[What the task requires] Identify each line of the listing below that contains the string "treble", and copy those lines in full.

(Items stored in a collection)
======

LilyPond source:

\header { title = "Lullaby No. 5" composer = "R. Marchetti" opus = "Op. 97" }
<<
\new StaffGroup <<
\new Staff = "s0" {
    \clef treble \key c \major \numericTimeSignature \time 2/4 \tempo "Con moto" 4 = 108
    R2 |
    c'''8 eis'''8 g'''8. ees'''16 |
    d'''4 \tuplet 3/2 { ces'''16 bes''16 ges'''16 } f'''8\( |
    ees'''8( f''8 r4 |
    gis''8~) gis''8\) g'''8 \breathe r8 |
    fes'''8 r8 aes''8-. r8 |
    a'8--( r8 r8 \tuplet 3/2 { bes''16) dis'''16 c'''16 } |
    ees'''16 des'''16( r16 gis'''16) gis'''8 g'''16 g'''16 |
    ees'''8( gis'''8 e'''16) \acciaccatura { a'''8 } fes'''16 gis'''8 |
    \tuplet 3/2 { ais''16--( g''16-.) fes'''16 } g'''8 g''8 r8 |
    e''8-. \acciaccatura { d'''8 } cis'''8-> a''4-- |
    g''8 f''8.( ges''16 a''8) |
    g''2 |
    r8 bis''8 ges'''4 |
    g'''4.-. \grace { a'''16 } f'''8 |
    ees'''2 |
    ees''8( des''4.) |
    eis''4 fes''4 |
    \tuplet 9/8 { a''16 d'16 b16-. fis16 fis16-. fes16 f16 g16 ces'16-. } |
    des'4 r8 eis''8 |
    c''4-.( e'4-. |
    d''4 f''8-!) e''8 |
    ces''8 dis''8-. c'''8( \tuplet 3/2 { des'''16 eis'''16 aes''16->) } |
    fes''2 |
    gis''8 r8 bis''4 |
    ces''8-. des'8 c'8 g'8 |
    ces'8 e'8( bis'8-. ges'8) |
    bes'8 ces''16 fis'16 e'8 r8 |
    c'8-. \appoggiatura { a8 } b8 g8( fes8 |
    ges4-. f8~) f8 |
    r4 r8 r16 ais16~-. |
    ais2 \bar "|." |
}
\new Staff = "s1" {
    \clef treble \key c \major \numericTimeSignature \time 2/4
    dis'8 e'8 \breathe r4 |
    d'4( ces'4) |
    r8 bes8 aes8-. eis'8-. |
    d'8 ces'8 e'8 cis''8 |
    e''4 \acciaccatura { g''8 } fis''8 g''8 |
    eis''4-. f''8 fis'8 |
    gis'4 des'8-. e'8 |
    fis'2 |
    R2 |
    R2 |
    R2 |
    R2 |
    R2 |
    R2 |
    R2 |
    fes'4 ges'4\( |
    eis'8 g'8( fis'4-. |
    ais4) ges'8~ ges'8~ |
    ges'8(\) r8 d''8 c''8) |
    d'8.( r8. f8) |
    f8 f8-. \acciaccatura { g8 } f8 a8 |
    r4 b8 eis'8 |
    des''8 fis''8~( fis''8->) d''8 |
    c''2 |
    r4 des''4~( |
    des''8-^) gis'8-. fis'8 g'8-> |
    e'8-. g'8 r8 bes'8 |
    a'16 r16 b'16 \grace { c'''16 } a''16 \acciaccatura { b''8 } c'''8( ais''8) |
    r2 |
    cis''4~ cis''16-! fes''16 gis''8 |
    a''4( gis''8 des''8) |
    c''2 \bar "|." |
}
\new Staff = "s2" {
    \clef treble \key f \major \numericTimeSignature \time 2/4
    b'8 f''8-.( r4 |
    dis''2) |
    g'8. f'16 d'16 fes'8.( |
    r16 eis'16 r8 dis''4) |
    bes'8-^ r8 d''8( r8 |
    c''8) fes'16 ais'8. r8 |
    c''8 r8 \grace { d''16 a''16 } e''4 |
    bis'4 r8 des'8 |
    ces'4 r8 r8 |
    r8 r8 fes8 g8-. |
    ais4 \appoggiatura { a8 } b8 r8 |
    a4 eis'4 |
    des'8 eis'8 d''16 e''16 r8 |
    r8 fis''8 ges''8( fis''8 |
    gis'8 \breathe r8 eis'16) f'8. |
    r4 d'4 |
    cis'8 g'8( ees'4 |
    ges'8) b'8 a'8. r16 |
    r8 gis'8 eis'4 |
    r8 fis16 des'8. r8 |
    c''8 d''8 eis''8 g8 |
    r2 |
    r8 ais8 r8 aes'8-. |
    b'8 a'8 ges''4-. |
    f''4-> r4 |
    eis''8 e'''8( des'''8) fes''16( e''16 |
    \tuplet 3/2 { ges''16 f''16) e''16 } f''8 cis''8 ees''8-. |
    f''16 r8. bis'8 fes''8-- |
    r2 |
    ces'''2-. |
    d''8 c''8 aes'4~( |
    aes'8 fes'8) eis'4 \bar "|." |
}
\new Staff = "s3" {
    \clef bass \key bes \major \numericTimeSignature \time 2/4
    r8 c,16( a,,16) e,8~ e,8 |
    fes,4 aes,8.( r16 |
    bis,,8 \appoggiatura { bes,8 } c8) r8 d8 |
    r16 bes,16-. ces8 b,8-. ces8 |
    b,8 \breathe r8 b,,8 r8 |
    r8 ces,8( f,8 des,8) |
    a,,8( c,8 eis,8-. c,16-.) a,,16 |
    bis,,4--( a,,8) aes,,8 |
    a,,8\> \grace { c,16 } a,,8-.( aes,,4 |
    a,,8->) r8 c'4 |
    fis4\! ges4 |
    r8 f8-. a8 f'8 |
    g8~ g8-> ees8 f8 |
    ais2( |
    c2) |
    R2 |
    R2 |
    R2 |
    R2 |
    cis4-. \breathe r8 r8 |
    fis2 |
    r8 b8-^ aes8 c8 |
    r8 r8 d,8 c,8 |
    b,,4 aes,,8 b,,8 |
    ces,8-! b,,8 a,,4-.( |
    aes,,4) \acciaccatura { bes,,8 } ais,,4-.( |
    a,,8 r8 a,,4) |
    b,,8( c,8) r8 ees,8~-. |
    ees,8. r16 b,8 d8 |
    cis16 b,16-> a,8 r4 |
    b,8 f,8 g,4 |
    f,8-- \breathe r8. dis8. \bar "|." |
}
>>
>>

======

[The output]
    \clef treble \key c \major \numericTimeSignature \time 2/4 \tempo "Con moto" 4 = 108
    \clef treble \key c \major \numericTimeSignature \time 2/4
    \clef treble \key f \major \numericTimeSignature \time 2/4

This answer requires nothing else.